= Beginning of Section =

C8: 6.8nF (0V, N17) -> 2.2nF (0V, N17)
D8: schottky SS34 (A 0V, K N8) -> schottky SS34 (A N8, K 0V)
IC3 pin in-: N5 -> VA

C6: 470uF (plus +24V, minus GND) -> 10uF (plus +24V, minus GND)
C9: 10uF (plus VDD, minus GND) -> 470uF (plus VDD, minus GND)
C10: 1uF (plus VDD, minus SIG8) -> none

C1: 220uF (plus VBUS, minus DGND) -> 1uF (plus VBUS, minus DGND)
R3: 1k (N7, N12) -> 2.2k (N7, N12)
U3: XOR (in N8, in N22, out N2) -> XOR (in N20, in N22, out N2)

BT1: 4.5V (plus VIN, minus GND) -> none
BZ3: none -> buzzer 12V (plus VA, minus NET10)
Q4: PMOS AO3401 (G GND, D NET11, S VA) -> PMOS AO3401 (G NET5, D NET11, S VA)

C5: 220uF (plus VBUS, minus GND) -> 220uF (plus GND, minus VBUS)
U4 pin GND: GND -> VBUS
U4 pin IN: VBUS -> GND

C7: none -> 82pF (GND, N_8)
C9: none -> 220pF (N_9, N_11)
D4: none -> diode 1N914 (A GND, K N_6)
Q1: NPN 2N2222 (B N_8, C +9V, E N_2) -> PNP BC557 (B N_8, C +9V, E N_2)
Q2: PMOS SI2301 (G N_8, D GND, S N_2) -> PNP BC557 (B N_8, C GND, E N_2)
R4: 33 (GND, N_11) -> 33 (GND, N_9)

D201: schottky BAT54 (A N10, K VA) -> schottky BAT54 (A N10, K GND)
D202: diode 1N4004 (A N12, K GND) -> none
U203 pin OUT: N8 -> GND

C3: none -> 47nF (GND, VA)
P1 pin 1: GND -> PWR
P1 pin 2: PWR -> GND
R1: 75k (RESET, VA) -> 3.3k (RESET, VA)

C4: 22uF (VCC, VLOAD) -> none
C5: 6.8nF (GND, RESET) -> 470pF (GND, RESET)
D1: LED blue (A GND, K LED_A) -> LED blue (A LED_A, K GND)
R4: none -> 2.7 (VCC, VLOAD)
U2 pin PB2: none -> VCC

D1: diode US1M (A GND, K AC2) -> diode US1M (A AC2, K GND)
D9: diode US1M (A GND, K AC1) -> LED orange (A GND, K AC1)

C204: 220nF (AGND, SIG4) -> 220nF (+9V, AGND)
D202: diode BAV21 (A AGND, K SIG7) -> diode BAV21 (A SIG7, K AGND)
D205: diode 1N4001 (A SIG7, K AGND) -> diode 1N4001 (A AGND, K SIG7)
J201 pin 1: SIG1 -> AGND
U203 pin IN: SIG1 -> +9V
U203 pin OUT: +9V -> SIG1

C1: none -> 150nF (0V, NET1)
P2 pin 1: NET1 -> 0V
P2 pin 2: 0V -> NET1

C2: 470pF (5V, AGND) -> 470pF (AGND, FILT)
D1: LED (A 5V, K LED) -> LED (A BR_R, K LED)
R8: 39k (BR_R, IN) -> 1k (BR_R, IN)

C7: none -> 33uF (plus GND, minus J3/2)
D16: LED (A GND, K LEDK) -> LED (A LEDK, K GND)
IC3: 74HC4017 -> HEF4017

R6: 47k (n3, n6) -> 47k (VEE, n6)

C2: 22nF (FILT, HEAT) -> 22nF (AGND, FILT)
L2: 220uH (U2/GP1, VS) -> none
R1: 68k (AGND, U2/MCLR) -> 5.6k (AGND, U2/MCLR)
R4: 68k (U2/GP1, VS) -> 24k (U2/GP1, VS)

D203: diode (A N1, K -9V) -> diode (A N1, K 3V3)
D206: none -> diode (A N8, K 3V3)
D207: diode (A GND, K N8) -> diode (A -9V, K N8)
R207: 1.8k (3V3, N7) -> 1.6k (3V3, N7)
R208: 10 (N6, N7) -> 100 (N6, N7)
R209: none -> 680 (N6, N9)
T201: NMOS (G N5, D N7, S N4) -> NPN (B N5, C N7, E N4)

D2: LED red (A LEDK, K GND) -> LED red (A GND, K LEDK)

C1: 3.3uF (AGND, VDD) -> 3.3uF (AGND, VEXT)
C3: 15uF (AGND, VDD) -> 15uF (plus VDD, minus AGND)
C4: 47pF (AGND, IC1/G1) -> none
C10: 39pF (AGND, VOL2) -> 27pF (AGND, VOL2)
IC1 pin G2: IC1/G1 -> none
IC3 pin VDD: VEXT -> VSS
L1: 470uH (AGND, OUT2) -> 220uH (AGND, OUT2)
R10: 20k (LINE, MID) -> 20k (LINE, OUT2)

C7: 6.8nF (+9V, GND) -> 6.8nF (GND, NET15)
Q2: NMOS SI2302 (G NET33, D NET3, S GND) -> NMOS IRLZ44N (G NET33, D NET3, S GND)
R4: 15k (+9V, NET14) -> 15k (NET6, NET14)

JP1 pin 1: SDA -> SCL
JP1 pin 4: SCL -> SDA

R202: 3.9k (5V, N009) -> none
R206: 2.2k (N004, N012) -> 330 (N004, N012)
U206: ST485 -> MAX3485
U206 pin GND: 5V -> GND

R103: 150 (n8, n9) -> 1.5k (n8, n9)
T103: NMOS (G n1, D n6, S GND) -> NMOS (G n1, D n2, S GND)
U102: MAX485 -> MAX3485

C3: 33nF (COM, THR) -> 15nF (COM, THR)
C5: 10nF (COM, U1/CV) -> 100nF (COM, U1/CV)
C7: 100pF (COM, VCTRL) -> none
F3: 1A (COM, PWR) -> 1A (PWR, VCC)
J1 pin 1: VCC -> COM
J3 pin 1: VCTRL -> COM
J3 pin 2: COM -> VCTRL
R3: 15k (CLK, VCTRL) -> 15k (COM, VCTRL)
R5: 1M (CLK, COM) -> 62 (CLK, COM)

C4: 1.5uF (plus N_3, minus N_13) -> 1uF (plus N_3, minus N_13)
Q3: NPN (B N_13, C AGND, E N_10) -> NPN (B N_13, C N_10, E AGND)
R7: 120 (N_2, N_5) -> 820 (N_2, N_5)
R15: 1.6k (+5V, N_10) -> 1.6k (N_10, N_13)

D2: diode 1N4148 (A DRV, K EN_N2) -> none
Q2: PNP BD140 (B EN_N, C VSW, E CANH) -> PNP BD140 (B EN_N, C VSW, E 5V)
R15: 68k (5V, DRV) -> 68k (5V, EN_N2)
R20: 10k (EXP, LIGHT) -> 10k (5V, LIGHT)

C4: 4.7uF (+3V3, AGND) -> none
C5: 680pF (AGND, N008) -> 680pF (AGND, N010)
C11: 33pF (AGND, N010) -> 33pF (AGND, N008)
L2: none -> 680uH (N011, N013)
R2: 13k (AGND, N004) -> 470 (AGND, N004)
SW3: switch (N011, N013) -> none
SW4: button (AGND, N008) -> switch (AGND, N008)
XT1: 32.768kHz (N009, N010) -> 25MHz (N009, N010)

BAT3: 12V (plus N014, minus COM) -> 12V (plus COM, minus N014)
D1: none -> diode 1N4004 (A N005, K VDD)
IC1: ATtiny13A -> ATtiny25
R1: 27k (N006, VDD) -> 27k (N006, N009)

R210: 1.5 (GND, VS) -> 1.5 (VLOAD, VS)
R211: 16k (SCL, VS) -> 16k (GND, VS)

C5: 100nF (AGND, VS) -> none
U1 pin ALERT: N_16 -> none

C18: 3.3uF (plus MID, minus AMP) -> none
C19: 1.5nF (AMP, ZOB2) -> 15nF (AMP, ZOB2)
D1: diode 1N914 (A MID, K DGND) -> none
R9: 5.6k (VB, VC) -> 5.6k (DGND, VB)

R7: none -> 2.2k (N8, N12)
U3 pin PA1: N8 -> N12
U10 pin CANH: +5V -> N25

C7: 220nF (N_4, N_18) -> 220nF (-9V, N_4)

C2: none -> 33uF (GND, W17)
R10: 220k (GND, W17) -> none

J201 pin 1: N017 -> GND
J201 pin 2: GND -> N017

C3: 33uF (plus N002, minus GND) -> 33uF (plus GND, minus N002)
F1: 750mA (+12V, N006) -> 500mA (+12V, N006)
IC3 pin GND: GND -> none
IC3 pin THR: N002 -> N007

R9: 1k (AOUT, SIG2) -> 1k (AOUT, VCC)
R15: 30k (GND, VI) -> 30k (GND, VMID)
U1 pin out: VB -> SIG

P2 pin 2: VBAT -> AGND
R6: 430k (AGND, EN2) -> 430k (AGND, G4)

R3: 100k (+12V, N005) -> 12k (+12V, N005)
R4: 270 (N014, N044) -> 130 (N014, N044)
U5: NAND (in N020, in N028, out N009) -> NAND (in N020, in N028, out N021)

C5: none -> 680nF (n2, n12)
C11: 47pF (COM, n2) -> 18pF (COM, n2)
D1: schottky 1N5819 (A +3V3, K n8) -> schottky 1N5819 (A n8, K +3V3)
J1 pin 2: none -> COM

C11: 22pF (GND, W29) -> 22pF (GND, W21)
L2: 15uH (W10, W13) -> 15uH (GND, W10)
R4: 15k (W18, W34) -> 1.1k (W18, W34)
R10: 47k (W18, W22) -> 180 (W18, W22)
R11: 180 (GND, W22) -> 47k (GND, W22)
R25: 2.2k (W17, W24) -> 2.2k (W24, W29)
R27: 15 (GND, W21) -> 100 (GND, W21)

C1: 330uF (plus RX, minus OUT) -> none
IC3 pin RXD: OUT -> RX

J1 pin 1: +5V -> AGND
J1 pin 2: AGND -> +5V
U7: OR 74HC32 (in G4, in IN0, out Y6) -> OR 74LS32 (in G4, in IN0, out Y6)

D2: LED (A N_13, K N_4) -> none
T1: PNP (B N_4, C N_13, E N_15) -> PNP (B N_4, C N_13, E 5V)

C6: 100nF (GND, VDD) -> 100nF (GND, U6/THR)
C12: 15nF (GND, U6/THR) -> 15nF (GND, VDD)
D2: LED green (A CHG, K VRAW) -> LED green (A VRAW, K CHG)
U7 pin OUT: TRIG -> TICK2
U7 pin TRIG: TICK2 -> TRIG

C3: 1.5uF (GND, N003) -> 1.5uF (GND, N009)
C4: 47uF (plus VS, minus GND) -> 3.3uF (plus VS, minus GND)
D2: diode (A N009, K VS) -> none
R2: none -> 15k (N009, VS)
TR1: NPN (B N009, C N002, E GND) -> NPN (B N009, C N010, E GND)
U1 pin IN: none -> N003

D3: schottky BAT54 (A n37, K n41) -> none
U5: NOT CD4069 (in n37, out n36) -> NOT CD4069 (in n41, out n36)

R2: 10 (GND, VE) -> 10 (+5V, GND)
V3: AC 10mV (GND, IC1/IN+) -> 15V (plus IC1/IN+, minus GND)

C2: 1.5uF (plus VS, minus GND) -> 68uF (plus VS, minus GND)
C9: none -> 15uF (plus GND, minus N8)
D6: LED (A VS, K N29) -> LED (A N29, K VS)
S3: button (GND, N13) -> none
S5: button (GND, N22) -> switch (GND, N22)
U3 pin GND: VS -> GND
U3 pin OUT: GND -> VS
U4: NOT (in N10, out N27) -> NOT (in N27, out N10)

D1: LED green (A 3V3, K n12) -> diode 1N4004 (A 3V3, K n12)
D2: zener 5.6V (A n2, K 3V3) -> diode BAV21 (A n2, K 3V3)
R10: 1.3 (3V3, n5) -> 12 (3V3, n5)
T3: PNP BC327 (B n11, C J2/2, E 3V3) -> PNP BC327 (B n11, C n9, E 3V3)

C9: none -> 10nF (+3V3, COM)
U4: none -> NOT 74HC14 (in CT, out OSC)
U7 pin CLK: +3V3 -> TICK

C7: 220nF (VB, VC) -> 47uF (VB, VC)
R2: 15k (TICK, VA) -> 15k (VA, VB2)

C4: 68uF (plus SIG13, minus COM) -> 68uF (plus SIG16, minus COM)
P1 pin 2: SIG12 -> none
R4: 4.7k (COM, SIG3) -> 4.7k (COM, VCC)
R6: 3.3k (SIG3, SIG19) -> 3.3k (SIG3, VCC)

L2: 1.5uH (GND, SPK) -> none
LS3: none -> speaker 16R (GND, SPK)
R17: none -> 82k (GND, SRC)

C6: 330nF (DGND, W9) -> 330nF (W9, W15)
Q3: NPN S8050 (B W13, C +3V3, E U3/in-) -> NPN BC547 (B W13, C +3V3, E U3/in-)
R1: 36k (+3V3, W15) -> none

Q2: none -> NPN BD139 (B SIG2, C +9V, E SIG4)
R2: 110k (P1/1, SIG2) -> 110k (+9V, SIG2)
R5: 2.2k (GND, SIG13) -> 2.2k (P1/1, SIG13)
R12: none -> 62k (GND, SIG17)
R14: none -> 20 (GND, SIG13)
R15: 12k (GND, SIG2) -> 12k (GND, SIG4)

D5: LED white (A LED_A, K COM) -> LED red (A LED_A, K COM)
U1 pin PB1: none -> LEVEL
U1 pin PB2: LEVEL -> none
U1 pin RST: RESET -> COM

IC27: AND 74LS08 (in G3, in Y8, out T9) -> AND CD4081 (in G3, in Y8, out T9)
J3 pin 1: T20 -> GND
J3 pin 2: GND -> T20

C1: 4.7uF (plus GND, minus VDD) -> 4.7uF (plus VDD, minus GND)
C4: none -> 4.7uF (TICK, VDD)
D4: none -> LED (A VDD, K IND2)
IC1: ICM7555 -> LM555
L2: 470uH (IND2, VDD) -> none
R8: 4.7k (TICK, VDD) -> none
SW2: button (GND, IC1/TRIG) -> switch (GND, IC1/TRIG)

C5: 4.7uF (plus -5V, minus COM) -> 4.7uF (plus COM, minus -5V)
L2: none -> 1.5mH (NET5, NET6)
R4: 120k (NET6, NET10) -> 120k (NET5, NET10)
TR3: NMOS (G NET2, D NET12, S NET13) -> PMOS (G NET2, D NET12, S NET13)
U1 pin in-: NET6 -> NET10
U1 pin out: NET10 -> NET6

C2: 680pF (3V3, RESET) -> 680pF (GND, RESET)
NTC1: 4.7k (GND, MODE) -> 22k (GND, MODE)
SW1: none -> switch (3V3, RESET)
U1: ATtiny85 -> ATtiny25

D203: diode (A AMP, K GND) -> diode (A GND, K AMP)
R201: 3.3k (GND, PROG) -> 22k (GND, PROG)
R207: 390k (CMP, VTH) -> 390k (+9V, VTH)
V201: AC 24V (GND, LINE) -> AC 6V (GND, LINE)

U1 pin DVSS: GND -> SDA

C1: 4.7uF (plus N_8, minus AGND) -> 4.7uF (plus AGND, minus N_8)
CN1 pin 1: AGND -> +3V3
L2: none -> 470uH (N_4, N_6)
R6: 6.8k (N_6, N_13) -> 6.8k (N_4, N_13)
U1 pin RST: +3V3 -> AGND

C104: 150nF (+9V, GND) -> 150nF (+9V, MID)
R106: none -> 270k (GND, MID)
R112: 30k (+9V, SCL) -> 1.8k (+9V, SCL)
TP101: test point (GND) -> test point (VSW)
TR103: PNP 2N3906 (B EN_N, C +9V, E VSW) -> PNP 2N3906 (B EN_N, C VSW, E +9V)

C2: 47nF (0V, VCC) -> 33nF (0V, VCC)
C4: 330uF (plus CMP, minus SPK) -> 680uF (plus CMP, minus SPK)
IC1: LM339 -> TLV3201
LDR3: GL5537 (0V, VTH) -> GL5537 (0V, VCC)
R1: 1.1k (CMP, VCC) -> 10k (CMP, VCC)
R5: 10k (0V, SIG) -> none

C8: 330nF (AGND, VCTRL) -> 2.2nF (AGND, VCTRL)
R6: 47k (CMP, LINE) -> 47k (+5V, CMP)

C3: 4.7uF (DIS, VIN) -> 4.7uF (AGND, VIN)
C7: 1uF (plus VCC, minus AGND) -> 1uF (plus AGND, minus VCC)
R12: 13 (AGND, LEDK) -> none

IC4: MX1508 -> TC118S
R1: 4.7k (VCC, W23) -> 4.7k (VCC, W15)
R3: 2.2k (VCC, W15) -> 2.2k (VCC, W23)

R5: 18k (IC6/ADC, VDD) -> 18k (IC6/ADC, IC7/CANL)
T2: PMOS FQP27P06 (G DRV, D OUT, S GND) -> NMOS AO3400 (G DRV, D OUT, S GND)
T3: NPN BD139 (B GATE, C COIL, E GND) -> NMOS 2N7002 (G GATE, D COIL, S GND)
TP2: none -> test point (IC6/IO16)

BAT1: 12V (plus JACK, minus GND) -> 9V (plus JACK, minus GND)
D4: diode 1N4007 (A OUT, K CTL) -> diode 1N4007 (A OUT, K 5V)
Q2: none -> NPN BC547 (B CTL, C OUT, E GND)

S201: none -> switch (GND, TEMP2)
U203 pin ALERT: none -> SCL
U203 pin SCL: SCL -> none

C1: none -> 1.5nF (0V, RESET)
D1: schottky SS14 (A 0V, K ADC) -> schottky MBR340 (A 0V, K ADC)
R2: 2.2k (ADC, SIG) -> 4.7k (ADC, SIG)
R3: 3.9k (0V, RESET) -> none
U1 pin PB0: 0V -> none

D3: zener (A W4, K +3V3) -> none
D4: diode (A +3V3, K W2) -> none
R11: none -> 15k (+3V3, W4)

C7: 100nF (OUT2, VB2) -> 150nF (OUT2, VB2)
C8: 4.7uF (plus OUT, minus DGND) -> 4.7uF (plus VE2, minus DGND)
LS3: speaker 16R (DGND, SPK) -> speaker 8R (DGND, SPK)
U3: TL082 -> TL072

= End of Section =

_THE PROBLEM_: Return, unchanged, the run of lines above that opens with the line containing "U7 pin TRIG: TICK2 -> TRIG" and closes with the line containing "R6: 3.3k (SIG3, SIG19) -> 3.3k (SIG3, VCC)". Include both.

_WRITTEN ANSWER_:
U7 pin TRIG: TICK2 -> TRIG

C3: 1.5uF (GND, N003) -> 1.5uF (GND, N009)
C4: 47uF (plus VS, minus GND) -> 3.3uF (plus VS, minus GND)
D2: diode (A N009, K VS) -> none
R2: none -> 15k (N009, VS)
TR1: NPN (B N009, C N002, E GND) -> NPN (B N009, C N010, E GND)
U1 pin IN: none -> N003

D3: schottky BAT54 (A n37, K n41) -> none
U5: NOT CD4069 (in n37, out n36) -> NOT CD4069 (in n41, out n36)

R2: 10 (GND, VE) -> 10 (+5V, GND)
V3: AC 10mV (GND, IC1/IN+) -> 15V (plus IC1/IN+, minus GND)

C2: 1.5uF (plus VS, minus GND) -> 68uF (plus VS, minus GND)
C9: none -> 15uF (plus GND, minus N8)
D6: LED (A VS, K N29) -> LED (A N29, K VS)
S3: button (GND, N13) -> none
S5: button (GND, N22) -> switch (GND, N22)
U3 pin GND: VS -> GND
U3 pin OUT: GND -> VS
U4: NOT (in N10, out N27) -> NOT (in N27, out N10)

D1: LED green (A 3V3, K n12) -> diode 1N4004 (A 3V3, K n12)
D2: zener 5.6V (A n2, K 3V3) -> diode BAV21 (A n2, K 3V3)
R10: 1.3 (3V3, n5) -> 12 (3V3, n5)
T3: PNP BC327 (B n11, C J2/2, E 3V3) -> PNP BC327 (B n11, C n9, E 3V3)

C9: none -> 10nF (+3V3, COM)
U4: none -> NOT 74HC14 (in CT, out OSC)
U7 pin CLK: +3V3 -> TICK

C7: 220nF (VB, VC) -> 47uF (VB, VC)
R2: 15k (TICK, VA) -> 15k (VA, VB2)

C4: 68uF (plus SIG13, minus COM) -> 68uF (plus SIG16, minus COM)
P1 pin 2: SIG12 -> none
R4: 4.7k (COM, SIG3) -> 4.7k (COM, VCC)
R6: 3.3k (SIG3, SIG19) -> 3.3k (SIG3, VCC)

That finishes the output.